SET PROBLEM: Set down, word for word, everything from the line containing "Identify which green" down to the last line of the records.

DATA FOR THIS TASK:
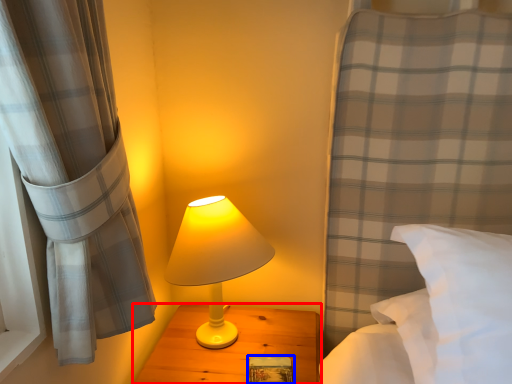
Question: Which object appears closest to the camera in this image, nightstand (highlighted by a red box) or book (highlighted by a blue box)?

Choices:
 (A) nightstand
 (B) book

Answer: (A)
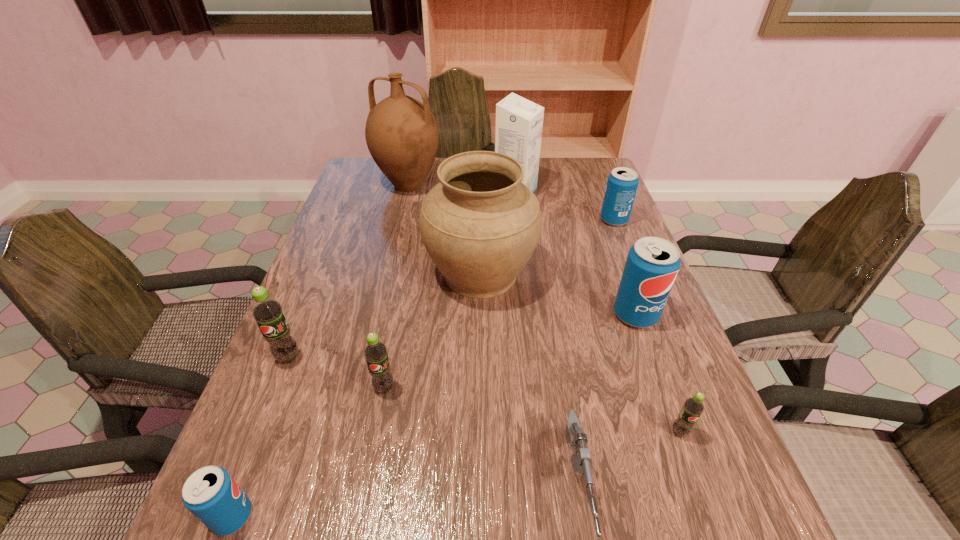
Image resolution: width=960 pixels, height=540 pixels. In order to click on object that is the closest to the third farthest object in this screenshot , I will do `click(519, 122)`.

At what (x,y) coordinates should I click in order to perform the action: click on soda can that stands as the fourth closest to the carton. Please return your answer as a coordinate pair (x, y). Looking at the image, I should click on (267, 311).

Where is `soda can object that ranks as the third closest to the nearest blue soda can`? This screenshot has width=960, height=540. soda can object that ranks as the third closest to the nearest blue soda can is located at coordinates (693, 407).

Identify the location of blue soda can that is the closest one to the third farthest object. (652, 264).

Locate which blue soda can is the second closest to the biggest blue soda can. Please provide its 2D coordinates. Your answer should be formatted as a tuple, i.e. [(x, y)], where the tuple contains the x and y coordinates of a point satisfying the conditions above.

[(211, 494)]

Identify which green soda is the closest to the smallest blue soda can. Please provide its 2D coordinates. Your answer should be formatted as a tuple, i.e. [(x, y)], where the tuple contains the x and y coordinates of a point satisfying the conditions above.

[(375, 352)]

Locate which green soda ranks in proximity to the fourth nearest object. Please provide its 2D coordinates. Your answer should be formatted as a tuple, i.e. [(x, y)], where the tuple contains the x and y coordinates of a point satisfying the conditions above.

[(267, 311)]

SOLVED PROBLEM:
Identify which green soda is the closest to the smallest blue soda can. Please provide its 2D coordinates. Your answer should be formatted as a tuple, i.e. [(x, y)], where the tuple contains the x and y coordinates of a point satisfying the conditions above.

[(375, 352)]

Locate which green soda ranks in proximity to the fourth nearest object. Please provide its 2D coordinates. Your answer should be formatted as a tuple, i.e. [(x, y)], where the tuple contains the x and y coordinates of a point satisfying the conditions above.

[(267, 311)]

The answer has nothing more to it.